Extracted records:
Content starts

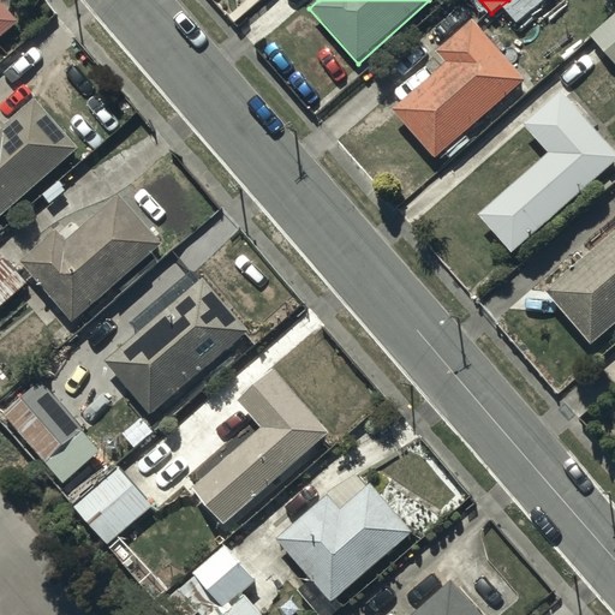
[(0,40),(18,25),(0,3),(0,40)]
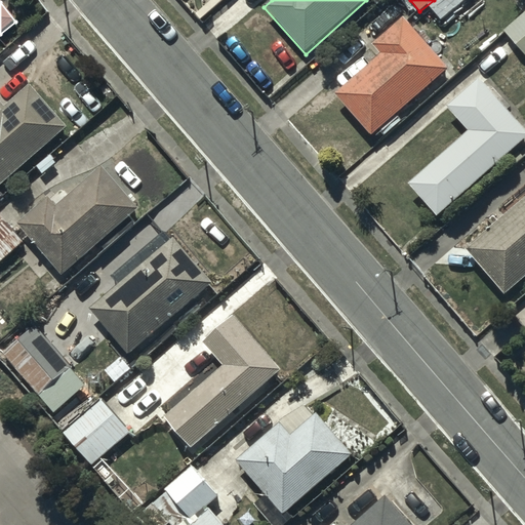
[(524,13),(506,31),(524,53),(524,13)]
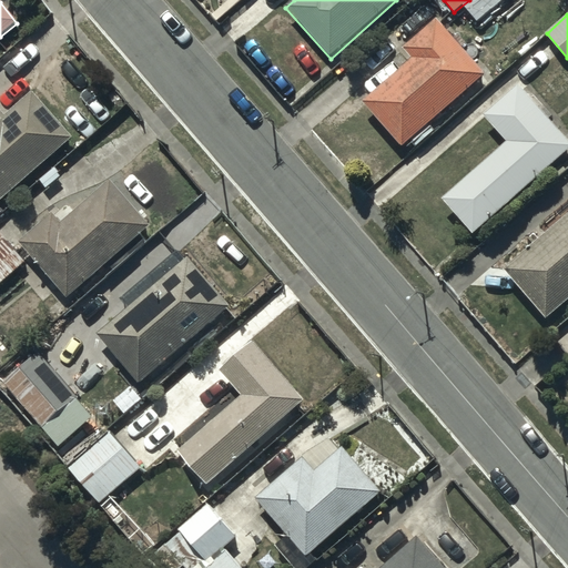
[(363,102),(403,149),(485,77),(436,21),(404,50),(412,59),(363,102)]
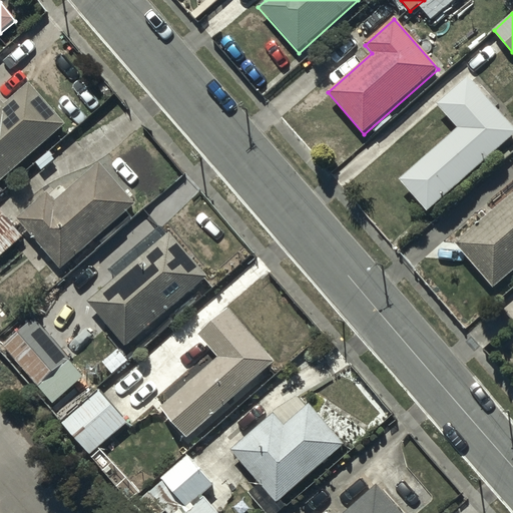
[(427,213),(512,134),(512,129),(466,79),(436,106),(457,129),(399,182),(427,213)]
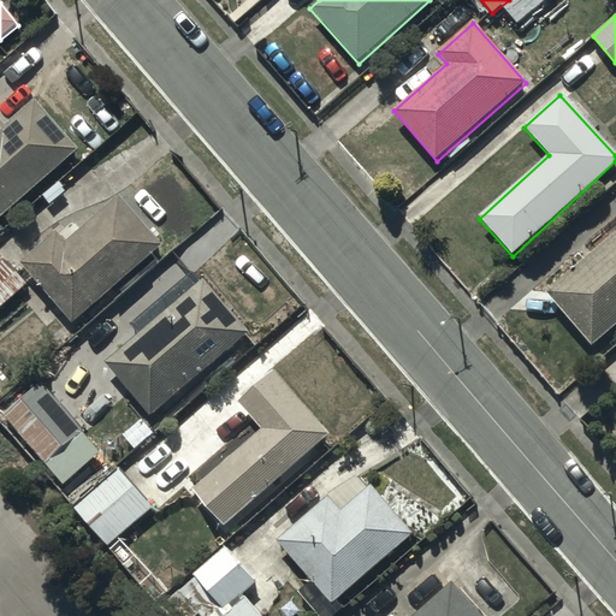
[(0,218),(80,150),(35,100),(6,126),(0,119),(0,218)]
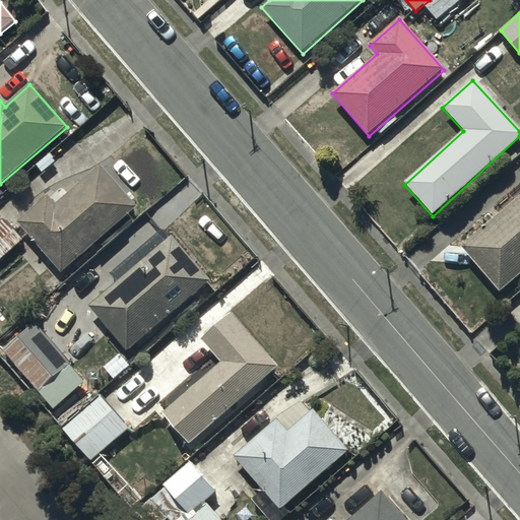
[(17,222),(61,273),(136,208),(100,167),(55,205),(47,196),(17,222)]
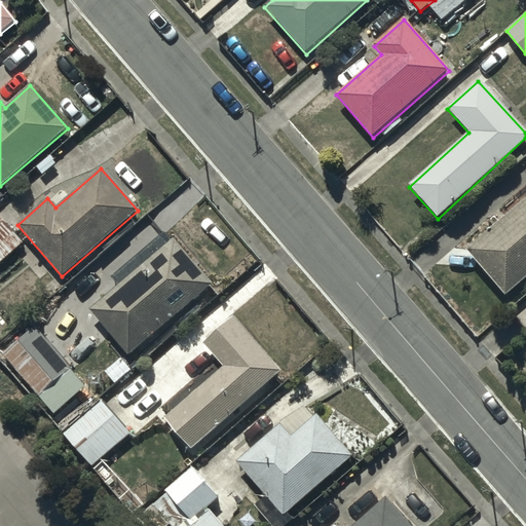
[(525,198),(466,251),(506,297),(525,279),(525,198)]
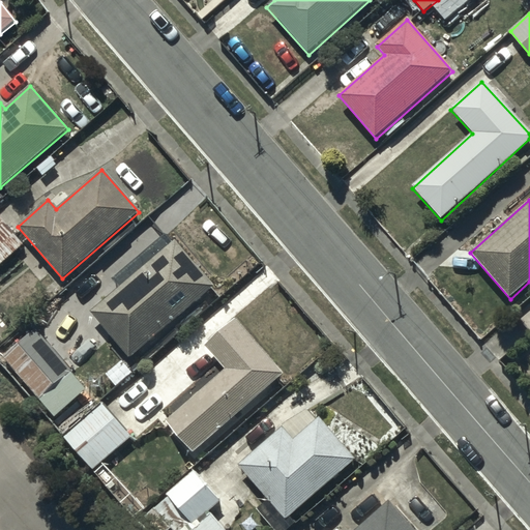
[(0,265),(24,245),(0,217),(0,265)]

Content ends

HOW TO COMPLETE THIS TASK: When you copy the entries, keep every word exactly as it stands and drop any pictures.

EXERCISE RESPONSE:
[(0,40),(18,25),(0,3),(0,40)]
[(524,13),(506,31),(524,53),(524,13)]
[(363,102),(403,149),(485,77),(436,21),(404,50),(412,59),(363,102)]
[(427,213),(512,134),(512,129),(466,79),(436,106),(457,129),(399,182),(427,213)]
[(0,218),(80,150),(35,100),(6,126),(0,119),(0,218)]
[(17,222),(61,273),(136,208),(100,167),(55,205),(47,196),(17,222)]
[(525,198),(466,251),(506,297),(525,279),(525,198)]
[(0,265),(24,245),(0,217),(0,265)]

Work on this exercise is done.